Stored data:
● ● ●

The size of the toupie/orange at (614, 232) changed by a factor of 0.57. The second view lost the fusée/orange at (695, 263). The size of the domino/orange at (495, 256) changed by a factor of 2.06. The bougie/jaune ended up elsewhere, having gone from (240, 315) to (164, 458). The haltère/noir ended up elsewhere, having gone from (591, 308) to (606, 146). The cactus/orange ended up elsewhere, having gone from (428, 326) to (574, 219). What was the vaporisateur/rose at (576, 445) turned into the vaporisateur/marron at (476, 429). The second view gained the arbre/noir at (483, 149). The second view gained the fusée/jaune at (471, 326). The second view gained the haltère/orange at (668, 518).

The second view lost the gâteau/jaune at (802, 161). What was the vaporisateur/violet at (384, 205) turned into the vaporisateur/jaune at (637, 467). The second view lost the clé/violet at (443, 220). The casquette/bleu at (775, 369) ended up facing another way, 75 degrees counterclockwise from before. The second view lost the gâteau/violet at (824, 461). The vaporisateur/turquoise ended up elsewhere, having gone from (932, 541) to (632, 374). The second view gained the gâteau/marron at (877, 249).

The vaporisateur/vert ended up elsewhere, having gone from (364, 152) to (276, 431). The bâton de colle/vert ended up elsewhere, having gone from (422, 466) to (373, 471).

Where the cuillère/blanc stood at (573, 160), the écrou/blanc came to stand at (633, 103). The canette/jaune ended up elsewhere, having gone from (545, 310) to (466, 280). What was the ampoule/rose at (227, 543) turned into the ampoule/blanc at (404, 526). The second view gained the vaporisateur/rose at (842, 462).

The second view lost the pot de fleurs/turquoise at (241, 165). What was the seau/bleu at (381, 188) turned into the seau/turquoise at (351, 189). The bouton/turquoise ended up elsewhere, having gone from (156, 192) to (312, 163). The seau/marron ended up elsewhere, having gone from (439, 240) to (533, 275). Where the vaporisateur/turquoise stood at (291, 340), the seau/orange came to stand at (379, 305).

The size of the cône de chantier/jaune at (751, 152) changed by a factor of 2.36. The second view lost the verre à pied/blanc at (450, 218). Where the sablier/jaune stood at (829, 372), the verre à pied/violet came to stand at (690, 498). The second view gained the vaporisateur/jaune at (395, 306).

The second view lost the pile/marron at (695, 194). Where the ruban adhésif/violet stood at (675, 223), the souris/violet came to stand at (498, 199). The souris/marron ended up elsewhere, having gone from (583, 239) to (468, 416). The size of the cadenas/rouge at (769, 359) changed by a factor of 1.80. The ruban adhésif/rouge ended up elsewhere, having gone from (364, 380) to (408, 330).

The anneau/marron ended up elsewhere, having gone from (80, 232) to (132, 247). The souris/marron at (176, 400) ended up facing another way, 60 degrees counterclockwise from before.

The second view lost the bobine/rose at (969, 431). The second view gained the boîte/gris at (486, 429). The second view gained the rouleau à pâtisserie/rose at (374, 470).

● ● ●

**WHAT IS BEING ASKED:**
Every record must appear in the answer exactly as it does above.

**ANSWER TO THE EXERCISE:**
The size of the toupie/orange at (614, 232) changed by a factor of 0.57. The second view lost the fusée/orange at (695, 263). The size of the domino/orange at (495, 256) changed by a factor of 2.06. The bougie/jaune ended up elsewhere, having gone from (240, 315) to (164, 458). The haltère/noir ended up elsewhere, having gone from (591, 308) to (606, 146). The cactus/orange ended up elsewhere, having gone from (428, 326) to (574, 219). What was the vaporisateur/rose at (576, 445) turned into the vaporisateur/marron at (476, 429). The second view gained the arbre/noir at (483, 149). The second view gained the fusée/jaune at (471, 326). The second view gained the haltère/orange at (668, 518).

The second view lost the gâteau/jaune at (802, 161). What was the vaporisateur/violet at (384, 205) turned into the vaporisateur/jaune at (637, 467). The second view lost the clé/violet at (443, 220). The casquette/bleu at (775, 369) ended up facing another way, 75 degrees counterclockwise from before. The second view lost the gâteau/violet at (824, 461). The vaporisateur/turquoise ended up elsewhere, having gone from (932, 541) to (632, 374). The second view gained the gâteau/marron at (877, 249).

The vaporisateur/vert ended up elsewhere, having gone from (364, 152) to (276, 431). The bâton de colle/vert ended up elsewhere, having gone from (422, 466) to (373, 471).

Where the cuillère/blanc stood at (573, 160), the écrou/blanc came to stand at (633, 103). The canette/jaune ended up elsewhere, having gone from (545, 310) to (466, 280). What was the ampoule/rose at (227, 543) turned into the ampoule/blanc at (404, 526). The second view gained the vaporisateur/rose at (842, 462).

The second view lost the pot de fleurs/turquoise at (241, 165). What was the seau/bleu at (381, 188) turned into the seau/turquoise at (351, 189). The bouton/turquoise ended up elsewhere, having gone from (156, 192) to (312, 163). The seau/marron ended up elsewhere, having gone from (439, 240) to (533, 275). Where the vaporisateur/turquoise stood at (291, 340), the seau/orange came to stand at (379, 305).

The size of the cône de chantier/jaune at (751, 152) changed by a factor of 2.36. The second view lost the verre à pied/blanc at (450, 218). Where the sablier/jaune stood at (829, 372), the verre à pied/violet came to stand at (690, 498). The second view gained the vaporisateur/jaune at (395, 306).

The second view lost the pile/marron at (695, 194). Where the ruban adhésif/violet stood at (675, 223), the souris/violet came to stand at (498, 199). The souris/marron ended up elsewhere, having gone from (583, 239) to (468, 416). The size of the cadenas/rouge at (769, 359) changed by a factor of 1.80. The ruban adhésif/rouge ended up elsewhere, having gone from (364, 380) to (408, 330).

The anneau/marron ended up elsewhere, having gone from (80, 232) to (132, 247). The souris/marron at (176, 400) ended up facing another way, 60 degrees counterclockwise from before.

The second view lost the bobine/rose at (969, 431). The second view gained the boîte/gris at (486, 429). The second view gained the rouleau à pâtisserie/rose at (374, 470).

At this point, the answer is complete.